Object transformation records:

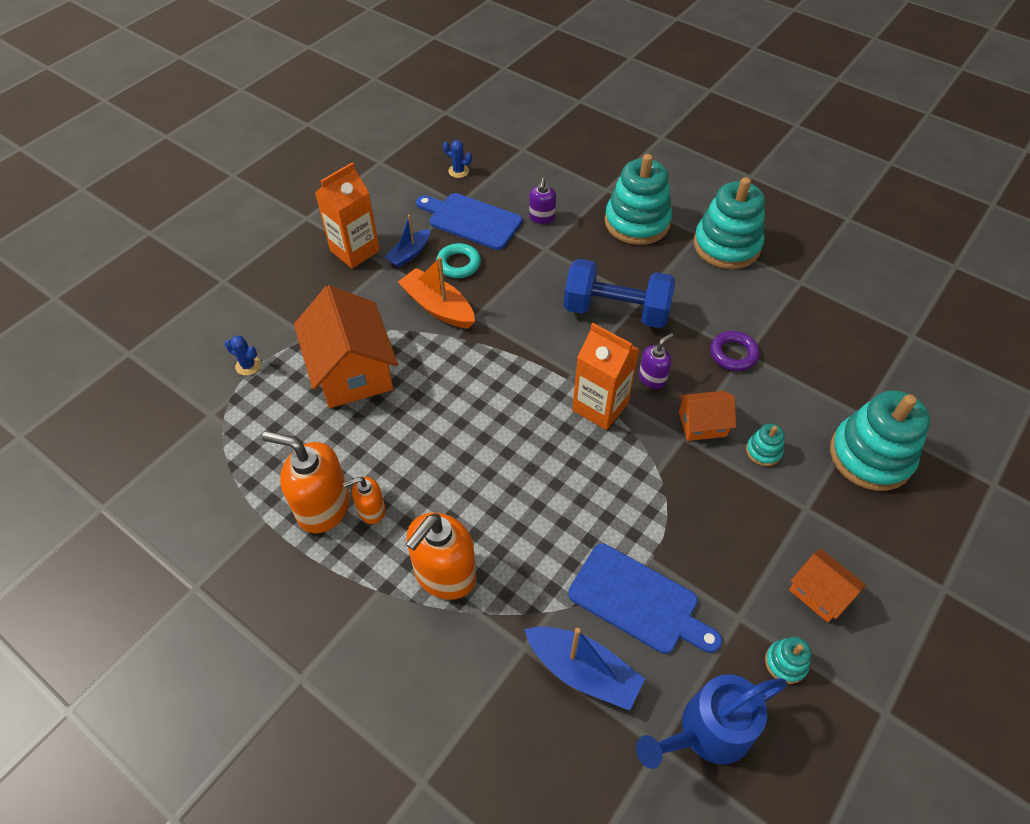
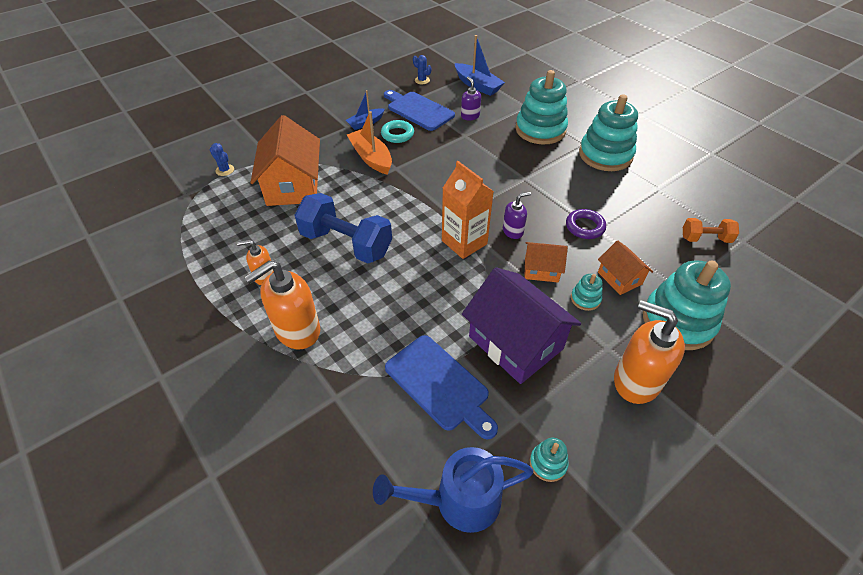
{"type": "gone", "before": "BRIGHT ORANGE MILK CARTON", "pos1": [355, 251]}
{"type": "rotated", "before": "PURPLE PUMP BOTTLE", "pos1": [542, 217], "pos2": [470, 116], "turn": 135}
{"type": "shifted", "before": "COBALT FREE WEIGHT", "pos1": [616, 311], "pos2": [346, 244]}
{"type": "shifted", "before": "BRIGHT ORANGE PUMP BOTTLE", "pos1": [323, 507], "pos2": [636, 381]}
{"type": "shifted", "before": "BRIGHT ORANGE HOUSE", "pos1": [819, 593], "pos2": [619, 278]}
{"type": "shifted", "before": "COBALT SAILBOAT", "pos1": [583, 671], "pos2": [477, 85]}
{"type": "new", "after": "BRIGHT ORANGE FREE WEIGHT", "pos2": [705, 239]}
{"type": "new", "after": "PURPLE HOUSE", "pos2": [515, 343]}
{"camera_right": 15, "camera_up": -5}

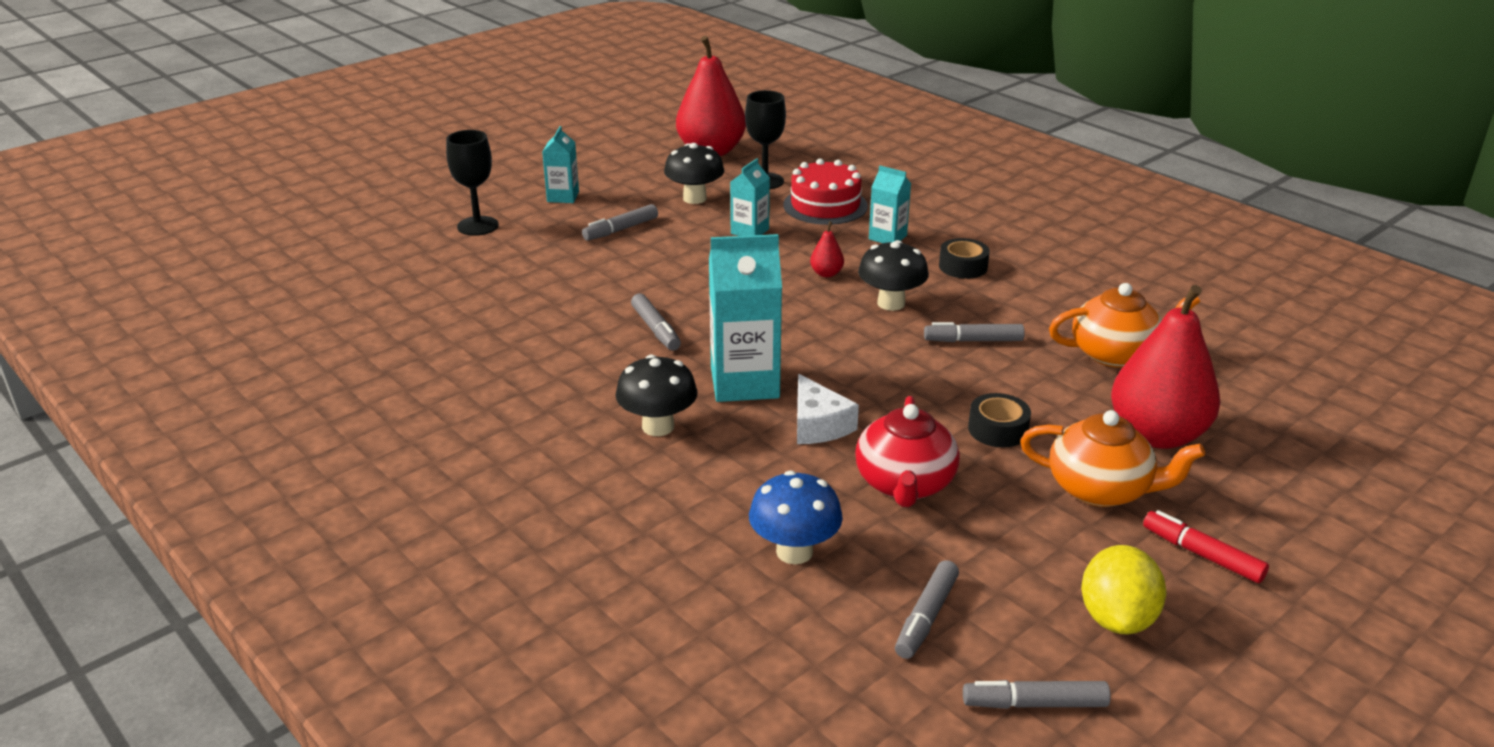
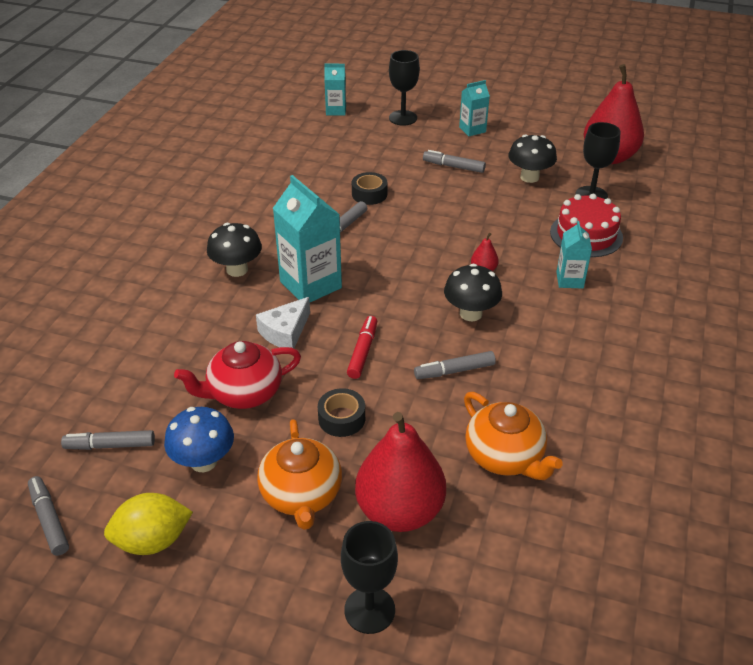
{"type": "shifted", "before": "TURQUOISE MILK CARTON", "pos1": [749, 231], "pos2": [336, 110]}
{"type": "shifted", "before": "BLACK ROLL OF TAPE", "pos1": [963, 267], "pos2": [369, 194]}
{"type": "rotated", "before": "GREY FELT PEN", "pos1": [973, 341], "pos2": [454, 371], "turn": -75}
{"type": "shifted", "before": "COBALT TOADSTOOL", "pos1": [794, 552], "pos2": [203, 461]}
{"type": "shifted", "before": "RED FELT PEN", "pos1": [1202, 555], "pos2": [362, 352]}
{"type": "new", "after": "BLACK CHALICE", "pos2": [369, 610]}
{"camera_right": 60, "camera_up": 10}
---
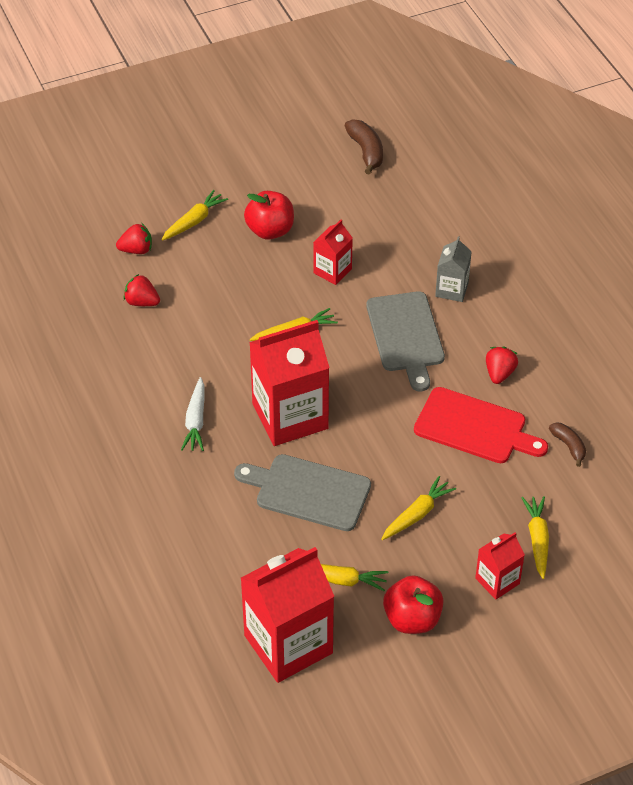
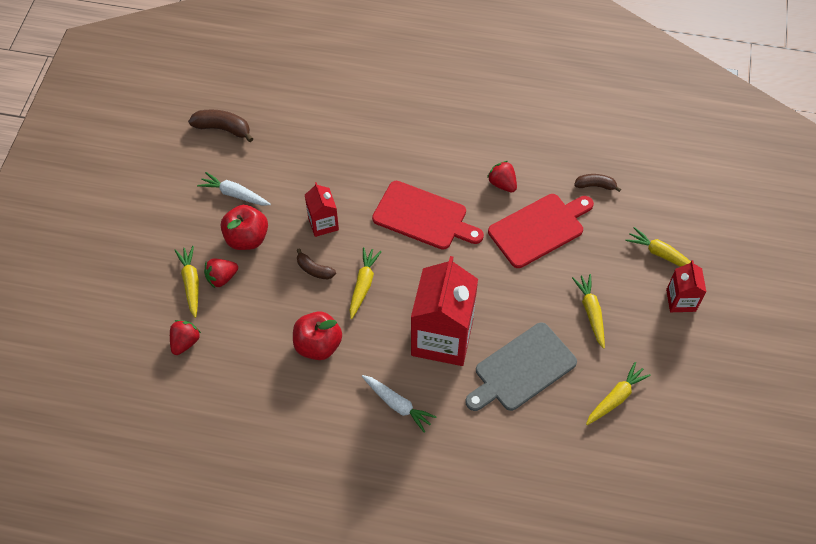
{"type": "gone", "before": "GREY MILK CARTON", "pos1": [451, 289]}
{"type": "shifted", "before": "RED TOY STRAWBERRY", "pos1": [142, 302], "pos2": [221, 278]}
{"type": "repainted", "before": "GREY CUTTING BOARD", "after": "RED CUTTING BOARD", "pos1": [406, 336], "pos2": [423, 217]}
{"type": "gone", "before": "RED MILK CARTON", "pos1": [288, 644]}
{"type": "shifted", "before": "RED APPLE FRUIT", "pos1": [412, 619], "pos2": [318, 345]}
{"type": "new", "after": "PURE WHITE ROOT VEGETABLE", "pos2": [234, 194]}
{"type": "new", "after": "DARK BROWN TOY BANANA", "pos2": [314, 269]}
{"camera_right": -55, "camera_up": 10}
* * *
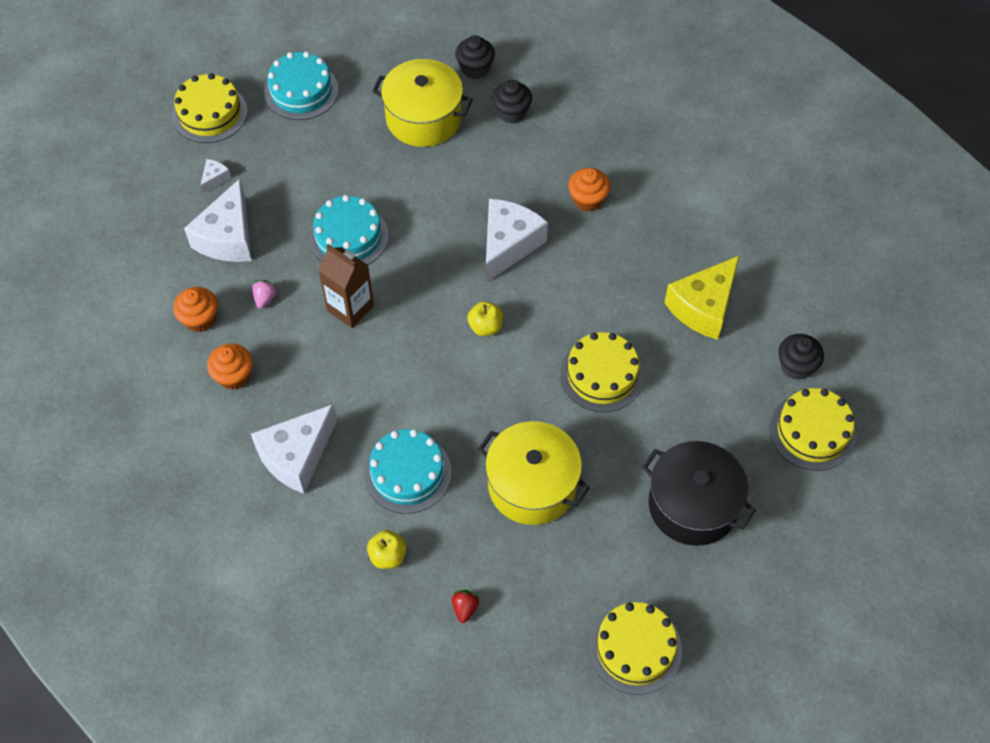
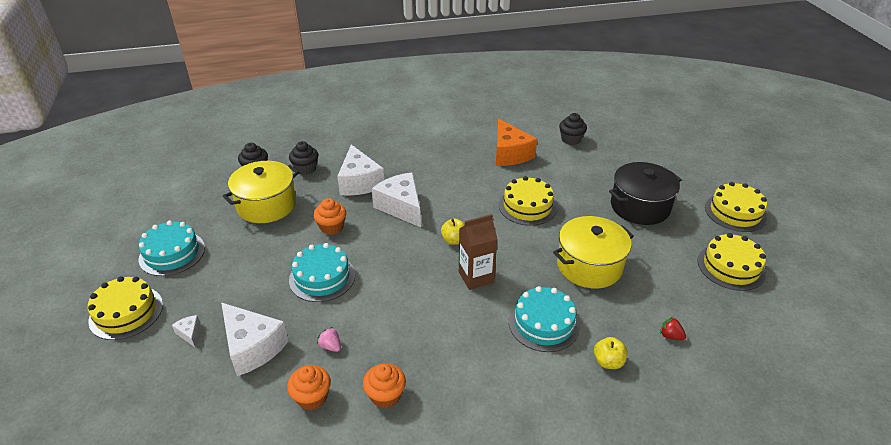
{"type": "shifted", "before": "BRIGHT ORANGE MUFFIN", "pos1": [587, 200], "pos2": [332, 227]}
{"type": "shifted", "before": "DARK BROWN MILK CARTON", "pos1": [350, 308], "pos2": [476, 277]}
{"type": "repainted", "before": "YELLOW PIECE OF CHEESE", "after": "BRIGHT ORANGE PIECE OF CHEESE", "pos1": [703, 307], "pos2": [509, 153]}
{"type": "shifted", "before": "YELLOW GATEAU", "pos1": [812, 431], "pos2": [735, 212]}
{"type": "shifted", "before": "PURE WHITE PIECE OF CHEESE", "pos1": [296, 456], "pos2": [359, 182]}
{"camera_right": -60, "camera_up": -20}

__Task statement__.
Filter the entries down to the lines holding the string "PURPLE". Copy each of those lines.

__Task output__.
{"type": "rotated", "before": "PURPLE PUMP BOTTLE", "pos1": [542, 217], "pos2": [470, 116], "turn": 135}
{"type": "new", "after": "PURPLE HOUSE", "pos2": [515, 343]}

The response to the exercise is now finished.